_Problem statement_
Copy each line of the data below exactly, leaving out pictures.

_Material provided_
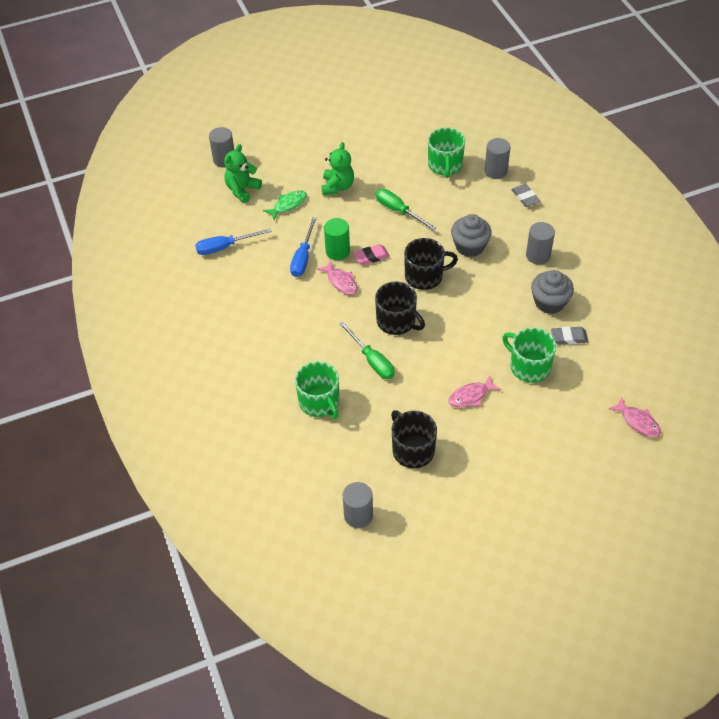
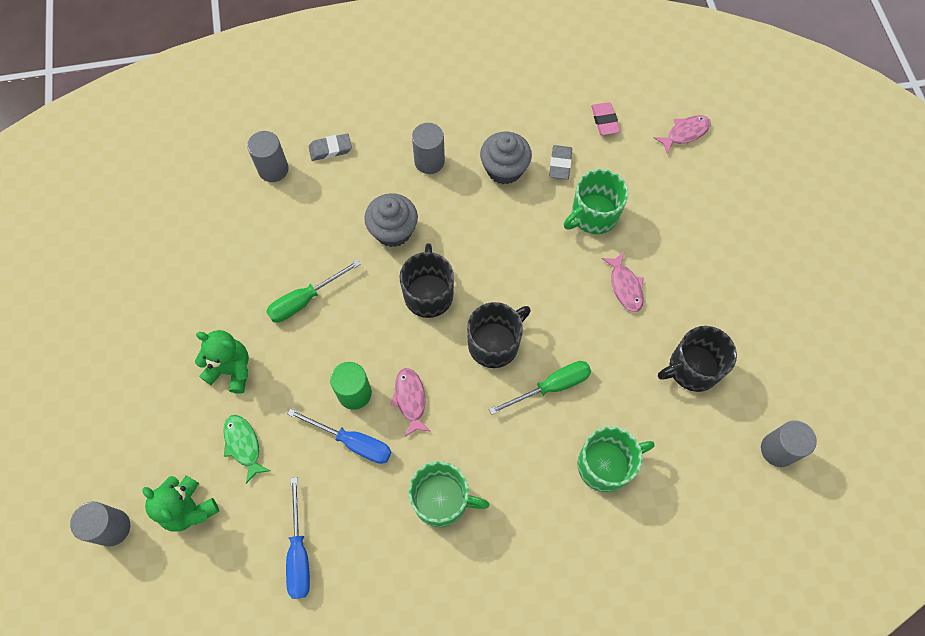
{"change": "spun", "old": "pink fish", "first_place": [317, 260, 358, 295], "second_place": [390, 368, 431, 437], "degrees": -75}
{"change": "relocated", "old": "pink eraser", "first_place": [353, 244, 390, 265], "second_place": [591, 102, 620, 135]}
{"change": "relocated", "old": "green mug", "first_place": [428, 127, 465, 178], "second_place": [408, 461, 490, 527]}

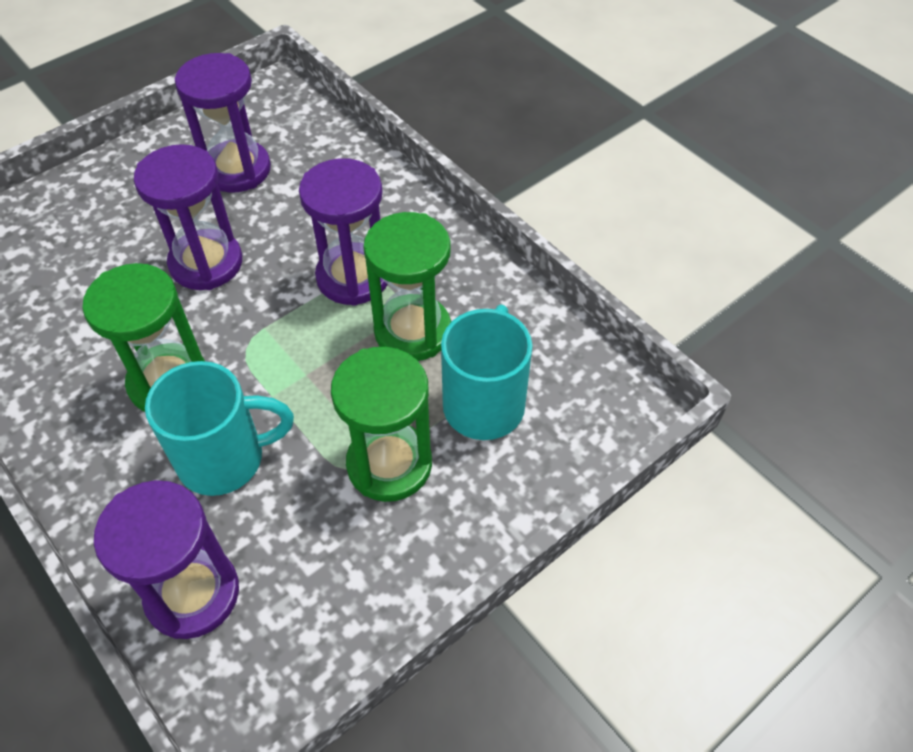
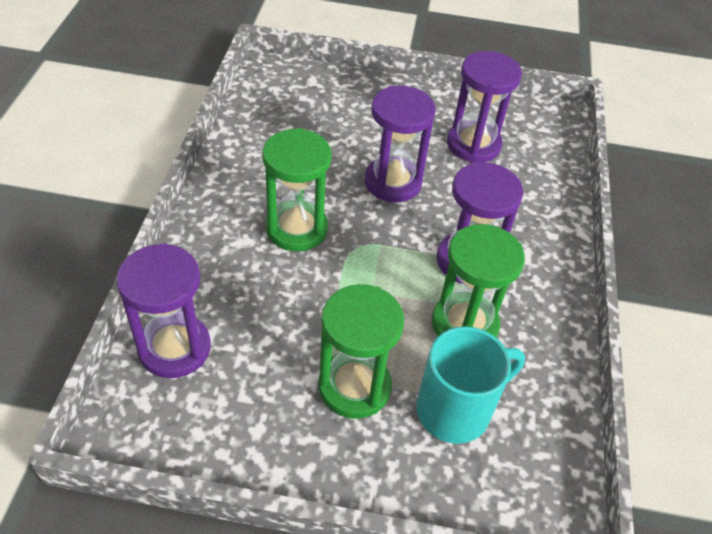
{"change": "missing", "old": "turquoise mug", "first_place": [145, 361, 294, 496]}

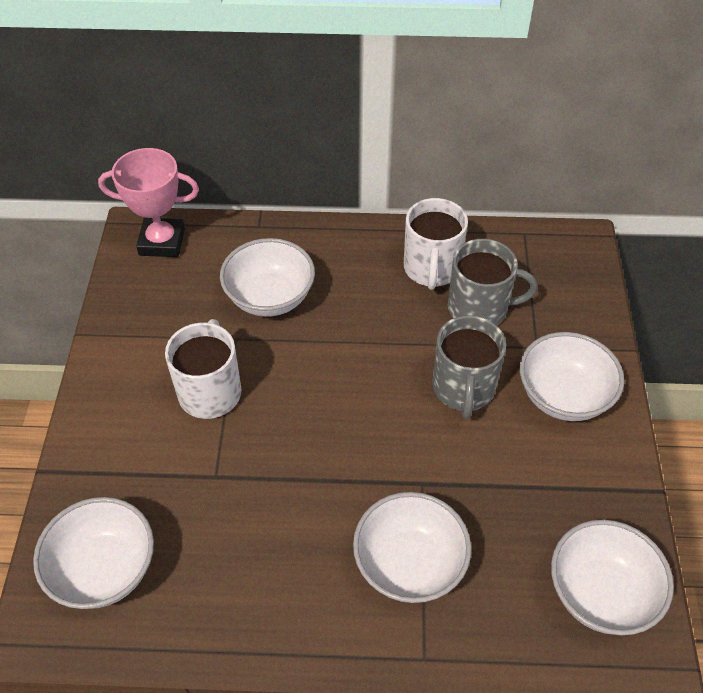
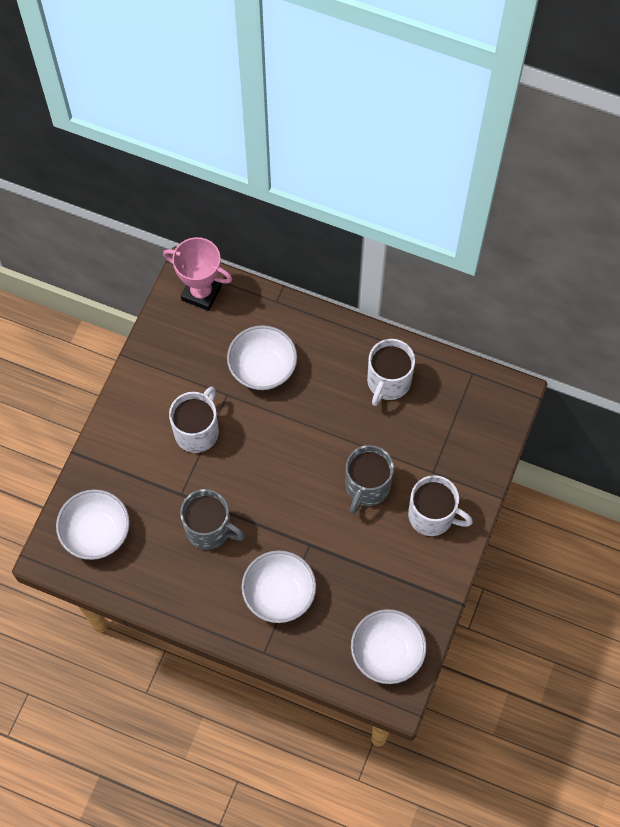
{"change": "relocated", "old": "grey mug", "first_place": [448, 239, 537, 325], "second_place": [180, 489, 245, 550]}
{"change": "exchanged", "old": "white bowl", "new": "white mug", "first_place": [520, 332, 624, 421], "second_place": [408, 475, 473, 536]}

_Response to this exercise_
{"change": "spun", "old": "pink fish", "first_place": [317, 260, 358, 295], "second_place": [390, 368, 431, 437], "degrees": -75}
{"change": "relocated", "old": "pink eraser", "first_place": [353, 244, 390, 265], "second_place": [591, 102, 620, 135]}
{"change": "relocated", "old": "green mug", "first_place": [428, 127, 465, 178], "second_place": [408, 461, 490, 527]}

{"change": "missing", "old": "turquoise mug", "first_place": [145, 361, 294, 496]}

{"change": "relocated", "old": "grey mug", "first_place": [448, 239, 537, 325], "second_place": [180, 489, 245, 550]}
{"change": "exchanged", "old": "white bowl", "new": "white mug", "first_place": [520, 332, 624, 421], "second_place": [408, 475, 473, 536]}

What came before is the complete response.